# [Task brief]
Count how many lines in the records below contain the string "kern", with case counting. Reply with only the number.

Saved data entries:
(begin)

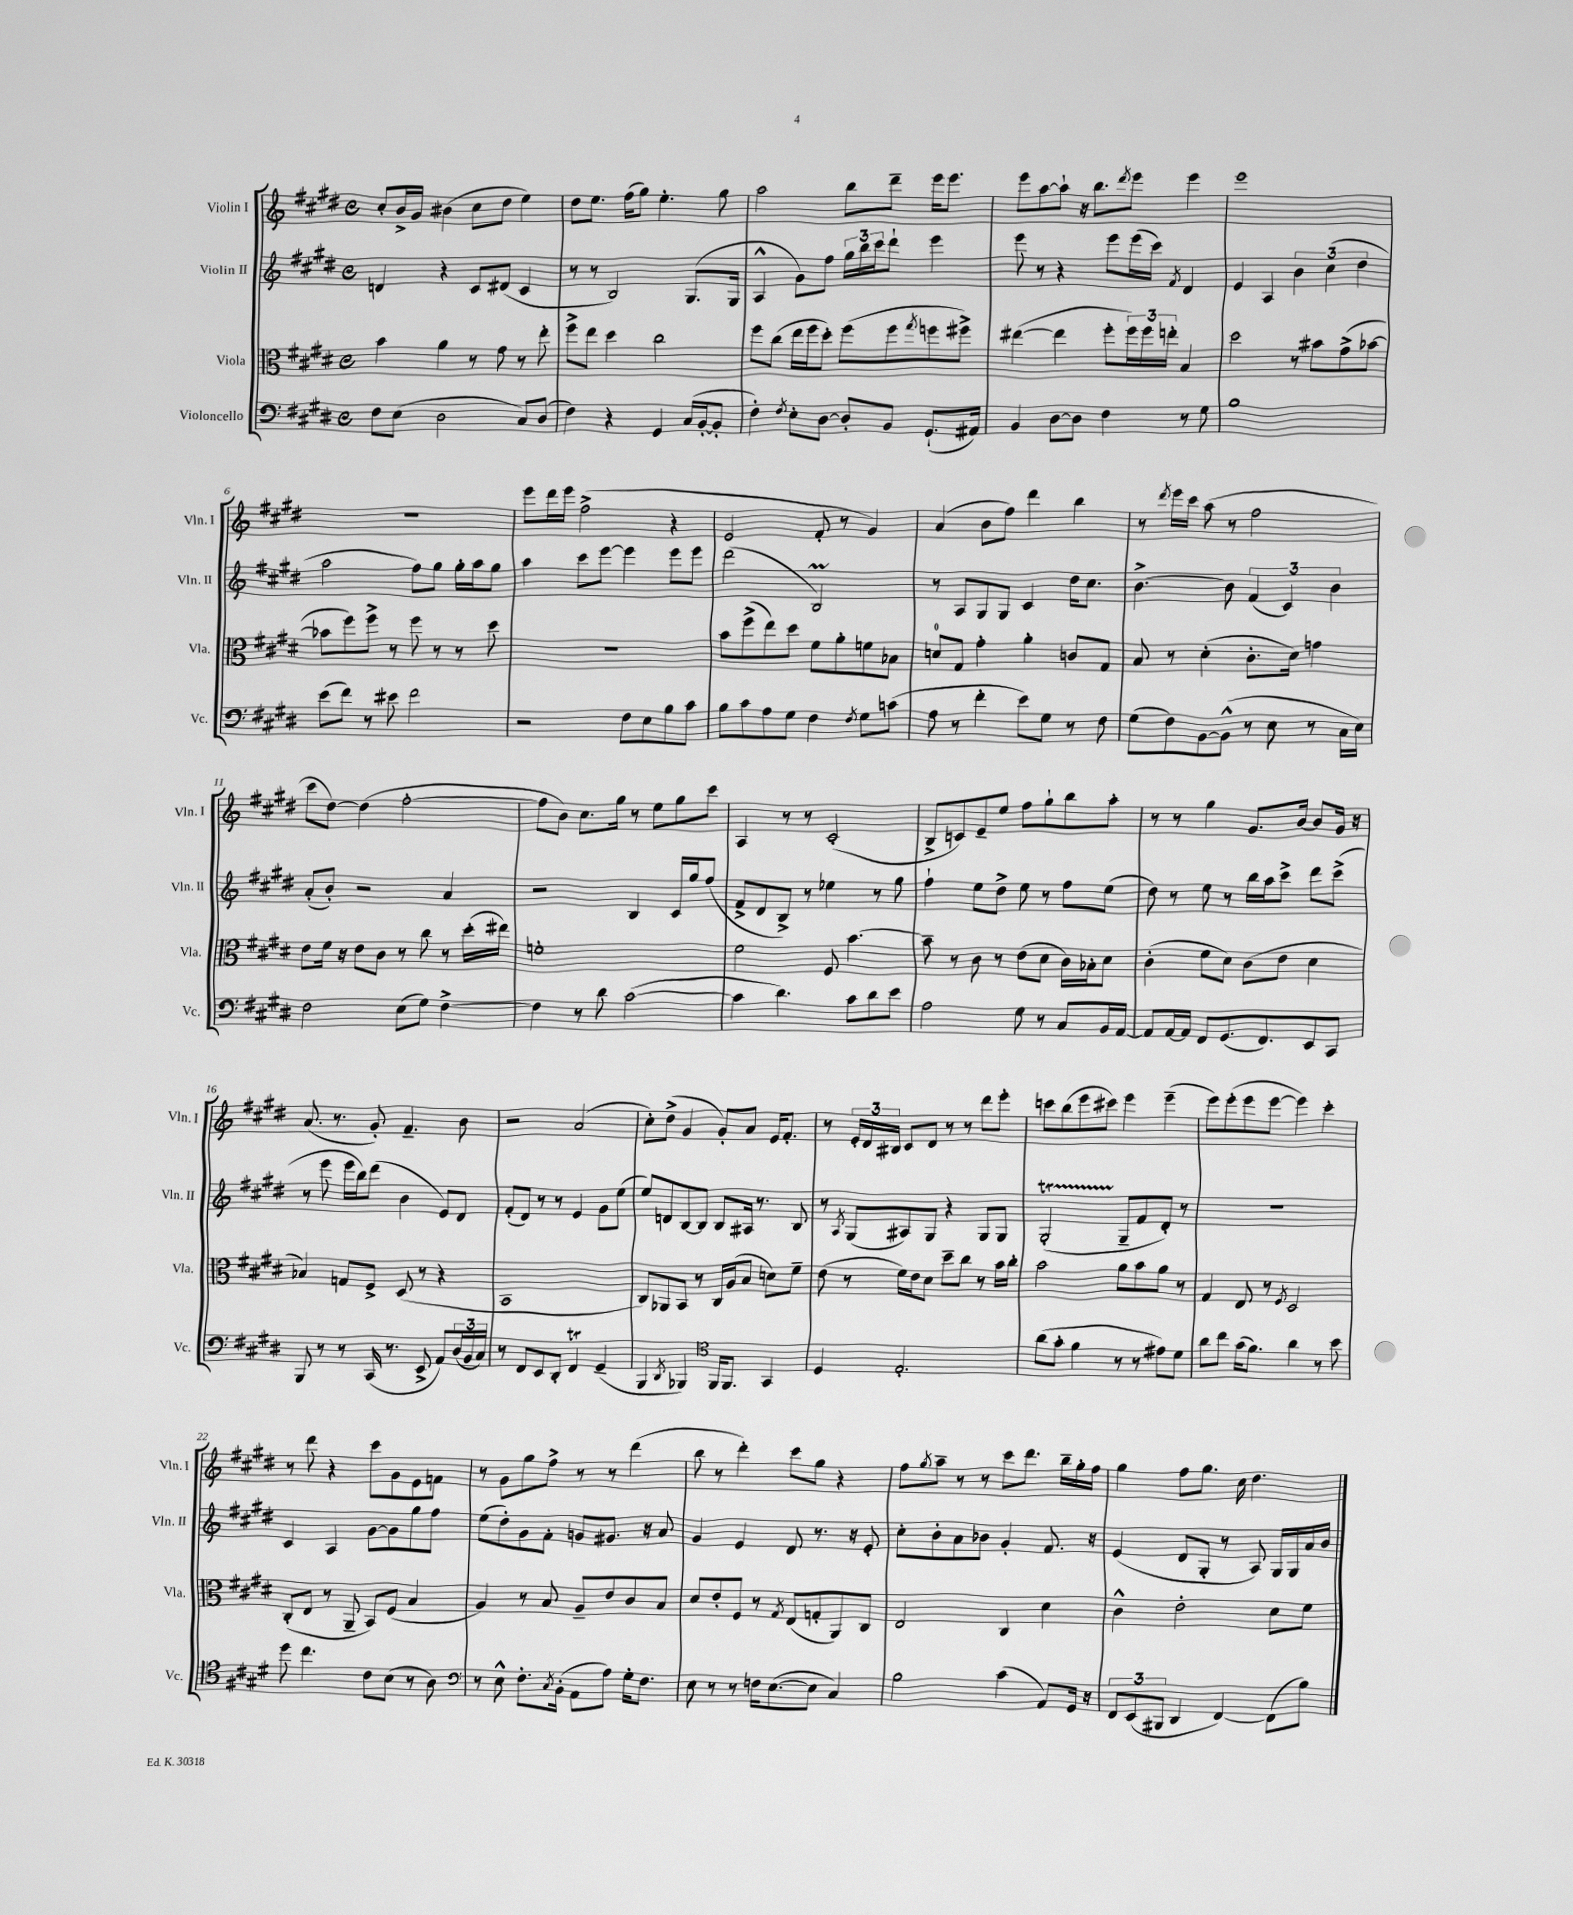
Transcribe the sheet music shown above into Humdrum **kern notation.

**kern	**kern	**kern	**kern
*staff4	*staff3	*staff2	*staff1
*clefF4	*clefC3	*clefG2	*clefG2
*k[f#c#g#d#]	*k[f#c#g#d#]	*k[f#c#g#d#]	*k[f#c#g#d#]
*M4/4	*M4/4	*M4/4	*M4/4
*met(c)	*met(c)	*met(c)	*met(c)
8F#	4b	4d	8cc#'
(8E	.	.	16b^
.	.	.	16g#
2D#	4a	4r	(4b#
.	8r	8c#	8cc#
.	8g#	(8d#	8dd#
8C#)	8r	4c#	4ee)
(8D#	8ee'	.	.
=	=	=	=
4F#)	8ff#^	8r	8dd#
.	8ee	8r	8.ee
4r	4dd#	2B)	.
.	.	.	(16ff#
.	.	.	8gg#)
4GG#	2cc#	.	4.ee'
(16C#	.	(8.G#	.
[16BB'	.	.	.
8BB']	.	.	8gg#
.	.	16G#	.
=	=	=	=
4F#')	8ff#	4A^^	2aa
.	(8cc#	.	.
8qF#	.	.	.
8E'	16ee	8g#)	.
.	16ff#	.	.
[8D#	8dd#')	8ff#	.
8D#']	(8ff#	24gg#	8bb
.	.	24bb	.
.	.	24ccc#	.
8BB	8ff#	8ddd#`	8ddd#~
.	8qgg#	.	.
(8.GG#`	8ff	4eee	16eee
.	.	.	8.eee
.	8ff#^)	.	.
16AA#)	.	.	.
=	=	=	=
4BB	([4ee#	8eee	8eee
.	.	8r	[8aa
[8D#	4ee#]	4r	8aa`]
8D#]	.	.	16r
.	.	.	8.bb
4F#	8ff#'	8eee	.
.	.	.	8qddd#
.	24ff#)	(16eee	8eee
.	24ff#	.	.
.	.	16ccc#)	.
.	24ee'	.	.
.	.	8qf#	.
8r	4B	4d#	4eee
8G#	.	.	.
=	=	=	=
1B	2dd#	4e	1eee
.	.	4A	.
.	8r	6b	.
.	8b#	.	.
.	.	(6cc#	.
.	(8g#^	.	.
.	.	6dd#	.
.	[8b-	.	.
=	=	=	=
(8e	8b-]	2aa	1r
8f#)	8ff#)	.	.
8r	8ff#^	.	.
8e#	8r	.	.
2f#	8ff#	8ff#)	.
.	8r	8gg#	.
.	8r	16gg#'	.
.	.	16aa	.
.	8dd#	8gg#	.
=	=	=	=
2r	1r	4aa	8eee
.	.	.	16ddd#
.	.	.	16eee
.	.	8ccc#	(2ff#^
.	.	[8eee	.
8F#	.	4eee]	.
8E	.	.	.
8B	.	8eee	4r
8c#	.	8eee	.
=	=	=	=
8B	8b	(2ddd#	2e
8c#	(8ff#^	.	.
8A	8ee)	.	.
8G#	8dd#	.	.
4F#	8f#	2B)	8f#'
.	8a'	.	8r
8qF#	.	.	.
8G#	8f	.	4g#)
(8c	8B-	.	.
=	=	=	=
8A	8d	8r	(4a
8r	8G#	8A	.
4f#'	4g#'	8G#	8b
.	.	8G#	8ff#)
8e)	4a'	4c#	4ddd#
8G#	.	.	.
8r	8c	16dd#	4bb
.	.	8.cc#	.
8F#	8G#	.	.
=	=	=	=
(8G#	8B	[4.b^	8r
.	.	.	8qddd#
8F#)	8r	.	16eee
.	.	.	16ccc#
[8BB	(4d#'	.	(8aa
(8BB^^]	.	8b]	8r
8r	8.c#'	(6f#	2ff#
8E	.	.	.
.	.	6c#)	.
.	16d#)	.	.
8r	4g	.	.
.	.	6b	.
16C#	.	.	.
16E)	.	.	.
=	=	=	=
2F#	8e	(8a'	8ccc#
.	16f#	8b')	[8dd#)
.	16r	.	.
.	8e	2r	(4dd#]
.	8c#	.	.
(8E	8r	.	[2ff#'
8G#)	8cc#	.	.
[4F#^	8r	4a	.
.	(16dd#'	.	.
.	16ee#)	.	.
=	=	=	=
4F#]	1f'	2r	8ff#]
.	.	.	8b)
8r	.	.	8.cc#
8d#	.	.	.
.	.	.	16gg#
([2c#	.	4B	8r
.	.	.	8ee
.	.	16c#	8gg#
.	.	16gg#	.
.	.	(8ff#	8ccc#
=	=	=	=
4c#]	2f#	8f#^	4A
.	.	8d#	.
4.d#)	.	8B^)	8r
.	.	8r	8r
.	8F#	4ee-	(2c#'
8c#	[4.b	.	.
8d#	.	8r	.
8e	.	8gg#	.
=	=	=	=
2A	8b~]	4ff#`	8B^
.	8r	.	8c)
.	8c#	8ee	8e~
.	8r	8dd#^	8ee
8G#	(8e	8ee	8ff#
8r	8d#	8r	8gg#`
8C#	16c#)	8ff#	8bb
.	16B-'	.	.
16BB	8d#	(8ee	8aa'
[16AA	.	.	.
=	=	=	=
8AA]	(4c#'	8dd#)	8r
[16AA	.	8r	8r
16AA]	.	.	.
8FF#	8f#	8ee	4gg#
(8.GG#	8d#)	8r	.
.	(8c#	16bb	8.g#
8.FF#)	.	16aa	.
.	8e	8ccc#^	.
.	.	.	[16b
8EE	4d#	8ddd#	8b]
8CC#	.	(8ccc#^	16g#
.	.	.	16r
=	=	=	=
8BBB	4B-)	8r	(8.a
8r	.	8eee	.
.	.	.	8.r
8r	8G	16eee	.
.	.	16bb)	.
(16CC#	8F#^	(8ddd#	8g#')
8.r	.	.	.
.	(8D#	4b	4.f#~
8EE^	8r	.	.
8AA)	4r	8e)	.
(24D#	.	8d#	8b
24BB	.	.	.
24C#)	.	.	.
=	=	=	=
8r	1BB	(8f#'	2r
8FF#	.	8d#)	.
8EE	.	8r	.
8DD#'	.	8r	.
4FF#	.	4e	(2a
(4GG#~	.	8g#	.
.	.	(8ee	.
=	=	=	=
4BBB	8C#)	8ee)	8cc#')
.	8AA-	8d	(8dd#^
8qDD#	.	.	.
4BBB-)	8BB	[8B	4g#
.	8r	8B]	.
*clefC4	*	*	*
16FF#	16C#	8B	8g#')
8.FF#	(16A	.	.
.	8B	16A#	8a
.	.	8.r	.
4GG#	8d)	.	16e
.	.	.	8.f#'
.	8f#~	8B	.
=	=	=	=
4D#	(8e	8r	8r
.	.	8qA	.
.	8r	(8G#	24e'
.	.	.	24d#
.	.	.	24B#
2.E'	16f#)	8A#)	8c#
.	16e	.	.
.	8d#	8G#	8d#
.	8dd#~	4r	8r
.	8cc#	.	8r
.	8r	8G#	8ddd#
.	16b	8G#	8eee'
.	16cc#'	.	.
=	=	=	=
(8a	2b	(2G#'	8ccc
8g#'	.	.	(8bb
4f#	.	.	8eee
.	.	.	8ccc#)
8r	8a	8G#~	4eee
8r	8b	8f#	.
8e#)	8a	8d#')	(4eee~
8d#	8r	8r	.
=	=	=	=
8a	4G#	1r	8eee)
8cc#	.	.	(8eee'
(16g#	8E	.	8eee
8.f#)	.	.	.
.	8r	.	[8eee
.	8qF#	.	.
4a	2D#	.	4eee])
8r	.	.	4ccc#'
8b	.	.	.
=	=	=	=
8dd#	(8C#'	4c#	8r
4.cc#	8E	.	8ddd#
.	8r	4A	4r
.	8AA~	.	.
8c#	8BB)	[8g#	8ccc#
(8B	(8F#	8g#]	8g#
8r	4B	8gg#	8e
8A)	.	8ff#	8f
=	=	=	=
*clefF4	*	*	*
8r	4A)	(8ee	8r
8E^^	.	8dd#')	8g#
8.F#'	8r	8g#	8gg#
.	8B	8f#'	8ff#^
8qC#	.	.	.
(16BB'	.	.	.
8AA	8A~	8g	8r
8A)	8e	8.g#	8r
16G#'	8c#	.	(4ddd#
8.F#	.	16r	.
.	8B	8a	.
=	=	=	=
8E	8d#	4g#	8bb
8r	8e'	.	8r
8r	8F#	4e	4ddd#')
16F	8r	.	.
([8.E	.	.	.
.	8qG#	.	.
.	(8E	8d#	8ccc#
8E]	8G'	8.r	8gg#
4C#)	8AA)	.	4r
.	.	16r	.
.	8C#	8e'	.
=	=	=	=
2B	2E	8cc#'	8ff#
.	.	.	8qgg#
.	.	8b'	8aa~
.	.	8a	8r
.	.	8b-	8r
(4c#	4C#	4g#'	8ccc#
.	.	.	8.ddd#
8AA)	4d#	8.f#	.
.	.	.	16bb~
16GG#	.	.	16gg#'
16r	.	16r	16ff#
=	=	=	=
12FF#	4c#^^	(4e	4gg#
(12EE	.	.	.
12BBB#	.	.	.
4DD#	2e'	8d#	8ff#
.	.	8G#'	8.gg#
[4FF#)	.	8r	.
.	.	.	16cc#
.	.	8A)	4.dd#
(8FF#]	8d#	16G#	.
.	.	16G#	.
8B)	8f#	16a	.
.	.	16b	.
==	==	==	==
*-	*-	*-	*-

(end)
(begin)

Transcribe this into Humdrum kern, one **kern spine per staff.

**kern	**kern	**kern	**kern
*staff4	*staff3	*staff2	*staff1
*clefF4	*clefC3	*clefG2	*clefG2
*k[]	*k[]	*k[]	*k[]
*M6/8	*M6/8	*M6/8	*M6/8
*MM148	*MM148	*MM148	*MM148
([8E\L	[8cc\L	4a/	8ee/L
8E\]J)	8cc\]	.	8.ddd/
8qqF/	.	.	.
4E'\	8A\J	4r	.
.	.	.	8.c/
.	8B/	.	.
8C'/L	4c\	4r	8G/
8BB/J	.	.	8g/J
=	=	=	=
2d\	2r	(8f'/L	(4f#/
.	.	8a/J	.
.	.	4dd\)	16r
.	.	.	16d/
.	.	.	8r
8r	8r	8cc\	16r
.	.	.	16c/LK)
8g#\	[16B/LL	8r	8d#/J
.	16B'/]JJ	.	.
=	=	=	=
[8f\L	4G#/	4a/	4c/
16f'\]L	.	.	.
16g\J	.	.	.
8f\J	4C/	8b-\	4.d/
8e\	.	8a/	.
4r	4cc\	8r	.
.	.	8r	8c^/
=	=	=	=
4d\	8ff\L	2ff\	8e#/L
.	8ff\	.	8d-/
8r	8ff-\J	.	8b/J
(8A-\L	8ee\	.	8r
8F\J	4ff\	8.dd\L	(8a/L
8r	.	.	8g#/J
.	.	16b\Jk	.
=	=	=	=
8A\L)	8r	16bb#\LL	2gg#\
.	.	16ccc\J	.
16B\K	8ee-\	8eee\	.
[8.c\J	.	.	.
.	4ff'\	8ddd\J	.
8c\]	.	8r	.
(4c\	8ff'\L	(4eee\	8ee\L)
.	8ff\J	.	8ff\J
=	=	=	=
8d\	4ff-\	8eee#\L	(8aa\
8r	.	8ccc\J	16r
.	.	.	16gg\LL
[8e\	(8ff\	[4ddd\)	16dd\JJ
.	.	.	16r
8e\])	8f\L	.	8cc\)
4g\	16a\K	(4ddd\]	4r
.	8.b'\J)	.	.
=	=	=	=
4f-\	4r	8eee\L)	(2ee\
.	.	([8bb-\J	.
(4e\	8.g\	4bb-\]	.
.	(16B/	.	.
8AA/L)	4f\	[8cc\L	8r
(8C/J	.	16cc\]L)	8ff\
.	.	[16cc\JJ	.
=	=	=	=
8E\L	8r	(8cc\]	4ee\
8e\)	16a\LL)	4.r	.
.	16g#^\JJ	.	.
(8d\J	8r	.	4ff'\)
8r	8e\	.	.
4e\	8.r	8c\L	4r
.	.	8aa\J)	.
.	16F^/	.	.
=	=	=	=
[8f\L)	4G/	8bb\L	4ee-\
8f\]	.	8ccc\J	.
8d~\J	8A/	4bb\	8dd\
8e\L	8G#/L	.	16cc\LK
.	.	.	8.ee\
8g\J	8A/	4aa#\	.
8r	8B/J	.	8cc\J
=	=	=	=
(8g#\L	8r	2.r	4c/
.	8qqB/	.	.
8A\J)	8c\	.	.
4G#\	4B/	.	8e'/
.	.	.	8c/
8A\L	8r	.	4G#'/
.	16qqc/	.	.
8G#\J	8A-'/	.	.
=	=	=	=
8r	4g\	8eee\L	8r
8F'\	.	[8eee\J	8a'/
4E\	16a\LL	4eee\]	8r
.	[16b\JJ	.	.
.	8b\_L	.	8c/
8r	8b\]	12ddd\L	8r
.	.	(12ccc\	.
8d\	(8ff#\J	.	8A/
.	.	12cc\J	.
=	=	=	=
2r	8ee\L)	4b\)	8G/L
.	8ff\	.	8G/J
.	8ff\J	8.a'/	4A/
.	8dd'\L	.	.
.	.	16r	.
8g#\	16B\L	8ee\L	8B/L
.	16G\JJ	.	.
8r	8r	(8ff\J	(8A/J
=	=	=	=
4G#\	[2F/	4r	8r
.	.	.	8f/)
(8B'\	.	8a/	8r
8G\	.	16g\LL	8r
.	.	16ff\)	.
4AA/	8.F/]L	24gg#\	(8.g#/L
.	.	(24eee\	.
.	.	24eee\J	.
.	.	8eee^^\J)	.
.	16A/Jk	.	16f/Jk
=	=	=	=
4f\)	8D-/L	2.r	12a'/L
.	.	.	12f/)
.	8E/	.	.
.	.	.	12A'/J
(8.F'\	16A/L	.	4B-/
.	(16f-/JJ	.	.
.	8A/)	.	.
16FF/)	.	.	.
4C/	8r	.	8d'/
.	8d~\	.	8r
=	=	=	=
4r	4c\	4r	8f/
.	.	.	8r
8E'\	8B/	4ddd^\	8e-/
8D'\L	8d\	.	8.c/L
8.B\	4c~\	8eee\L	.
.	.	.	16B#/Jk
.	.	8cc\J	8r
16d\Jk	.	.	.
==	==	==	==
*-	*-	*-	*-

(end)

# [Answer in full]
4